## Directions:
Your task is to copy the lines of the data below from the line holding "pos2: [127, 360, 251, 438]" through the line holding "pos1: [567, 482, 642, 558]", inclusive, exactly and with nothing added.
(Records for the task begins)
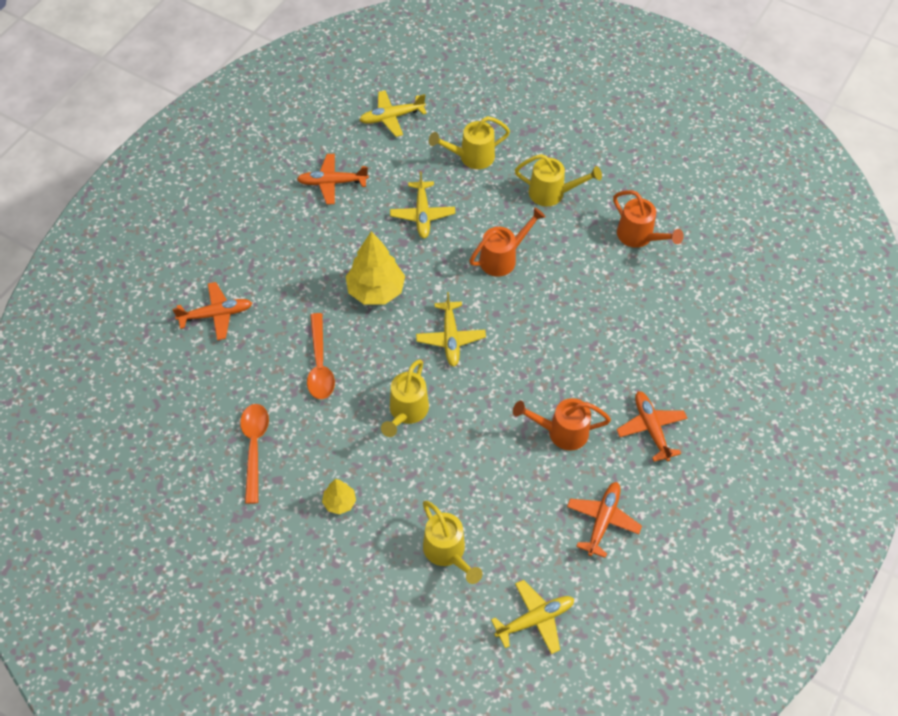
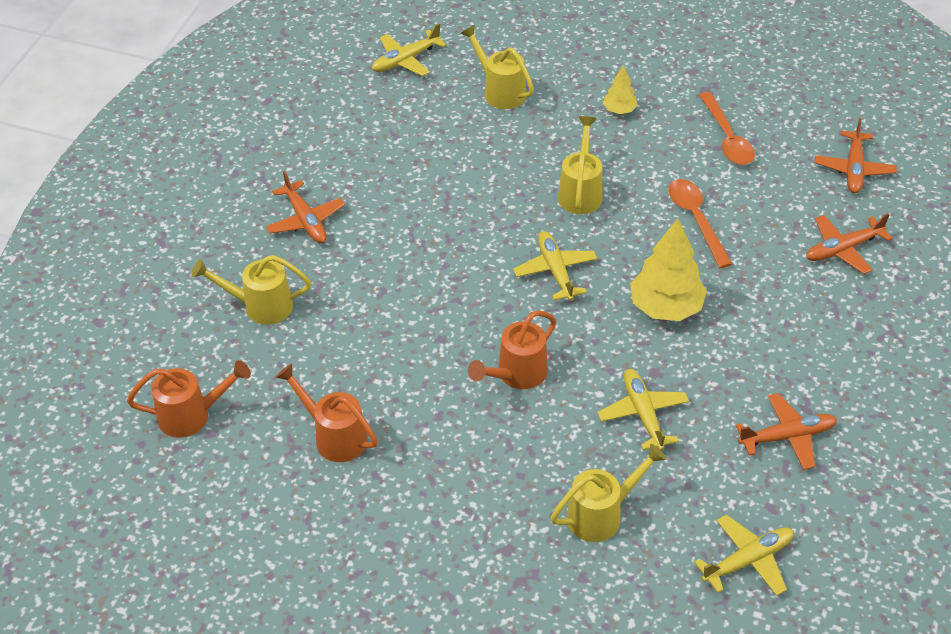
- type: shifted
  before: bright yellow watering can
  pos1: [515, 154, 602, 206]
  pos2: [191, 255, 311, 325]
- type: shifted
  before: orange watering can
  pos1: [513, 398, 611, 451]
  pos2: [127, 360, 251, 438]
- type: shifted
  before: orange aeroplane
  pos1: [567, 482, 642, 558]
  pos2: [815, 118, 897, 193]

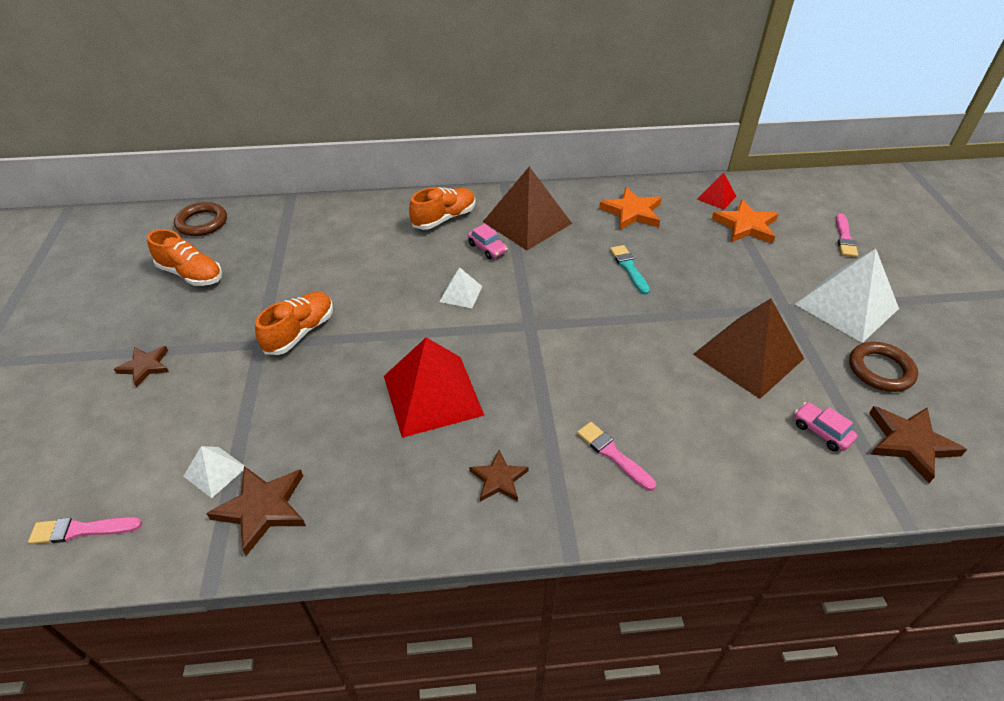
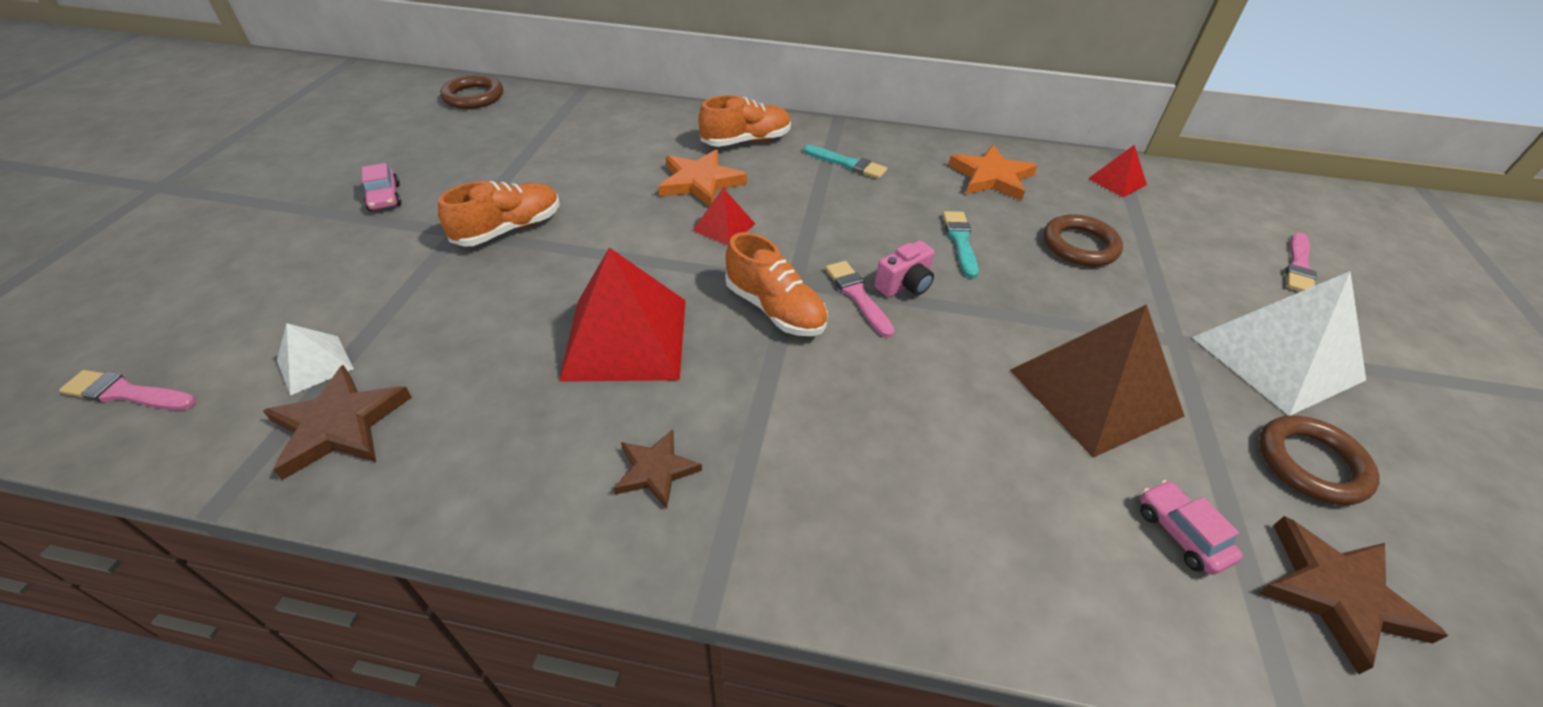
- type: swapped
  before: dark brown solid pyramid
  after: turquoise paintbrush
  pos1: [483, 167, 572, 250]
  pos2: [804, 145, 887, 179]
- type: shifted
  before: orange star shape
  pos1: [712, 200, 778, 243]
  pos2: [658, 149, 747, 207]
- type: shifted
  before: rosy automobile
  pos1: [468, 224, 508, 259]
  pos2: [362, 163, 401, 211]
- type: shifted
  before: orange lace-up shoe
  pos1: [147, 229, 222, 286]
  pos2: [725, 232, 828, 336]
- type: repainted
  before: snow-white solid pyramid
  after: red solid pyramid
  pos1: [439, 267, 482, 308]
  pos2: [692, 188, 755, 246]
- type: gone
  before: dark brown star shape
  pos1: [114, 346, 169, 387]
- type: shifted
  before: rosy paintbrush
  pos1: [577, 422, 656, 491]
  pos2: [826, 261, 895, 338]
- type: new
  after: dark brown torus
  pos2: [1044, 214, 1123, 266]
- type: new
  after: rosy camera
  pos2: [875, 241, 935, 297]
(Records for the task ends)
## Answer:
  pos2: [127, 360, 251, 438]
- type: shifted
  before: orange aeroplane
  pos1: [567, 482, 642, 558]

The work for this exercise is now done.